**Your goal**
Rewrite these lines with "top-left" replaced by "upper-left" and everything else left as it is.

**Data listing**

=-=-=-=-=

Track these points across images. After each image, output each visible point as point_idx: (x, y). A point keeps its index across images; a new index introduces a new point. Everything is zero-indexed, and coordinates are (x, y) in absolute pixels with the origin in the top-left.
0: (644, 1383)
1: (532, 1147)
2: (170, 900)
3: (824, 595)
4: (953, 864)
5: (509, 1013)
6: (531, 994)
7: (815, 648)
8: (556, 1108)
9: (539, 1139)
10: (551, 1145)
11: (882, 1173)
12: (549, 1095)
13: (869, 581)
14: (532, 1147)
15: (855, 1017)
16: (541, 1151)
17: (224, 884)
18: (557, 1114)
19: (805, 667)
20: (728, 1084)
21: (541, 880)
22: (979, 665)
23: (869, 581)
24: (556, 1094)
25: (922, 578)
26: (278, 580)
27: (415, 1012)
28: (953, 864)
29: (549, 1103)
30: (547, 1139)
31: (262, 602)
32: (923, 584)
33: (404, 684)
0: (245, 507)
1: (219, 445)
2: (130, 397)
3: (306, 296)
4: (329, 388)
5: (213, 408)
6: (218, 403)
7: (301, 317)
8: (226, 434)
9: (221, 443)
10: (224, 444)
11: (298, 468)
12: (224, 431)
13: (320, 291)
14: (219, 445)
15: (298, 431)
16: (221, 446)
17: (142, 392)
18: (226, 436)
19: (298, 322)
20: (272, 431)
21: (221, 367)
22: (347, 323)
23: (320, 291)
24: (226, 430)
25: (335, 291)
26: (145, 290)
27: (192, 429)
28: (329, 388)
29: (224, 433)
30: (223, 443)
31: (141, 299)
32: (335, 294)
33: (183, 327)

=-=-=-=-=

**Task solution**
Track these points across images. After each image, output each visible point as point_idx: (x, y). A point keeps its index across images; a new index introduces a new point. Everything is zero-indexed, and coordinates are (x, y) in absolute pixels with the origin in the upper-left.
0: (644, 1383)
1: (532, 1147)
2: (170, 900)
3: (824, 595)
4: (953, 864)
5: (509, 1013)
6: (531, 994)
7: (815, 648)
8: (556, 1108)
9: (539, 1139)
10: (551, 1145)
11: (882, 1173)
12: (549, 1095)
13: (869, 581)
14: (532, 1147)
15: (855, 1017)
16: (541, 1151)
17: (224, 884)
18: (557, 1114)
19: (805, 667)
20: (728, 1084)
21: (541, 880)
22: (979, 665)
23: (869, 581)
24: (556, 1094)
25: (922, 578)
26: (278, 580)
27: (415, 1012)
28: (953, 864)
29: (549, 1103)
30: (547, 1139)
31: (262, 602)
32: (923, 584)
33: (404, 684)
0: (245, 507)
1: (219, 445)
2: (130, 397)
3: (306, 296)
4: (329, 388)
5: (213, 408)
6: (218, 403)
7: (301, 317)
8: (226, 434)
9: (221, 443)
10: (224, 444)
11: (298, 468)
12: (224, 431)
13: (320, 291)
14: (219, 445)
15: (298, 431)
16: (221, 446)
17: (142, 392)
18: (226, 436)
19: (298, 322)
20: (272, 431)
21: (221, 367)
22: (347, 323)
23: (320, 291)
24: (226, 430)
25: (335, 291)
26: (145, 290)
27: (192, 429)
28: (329, 388)
29: (224, 433)
30: (223, 443)
31: (141, 299)
32: (335, 294)
33: (183, 327)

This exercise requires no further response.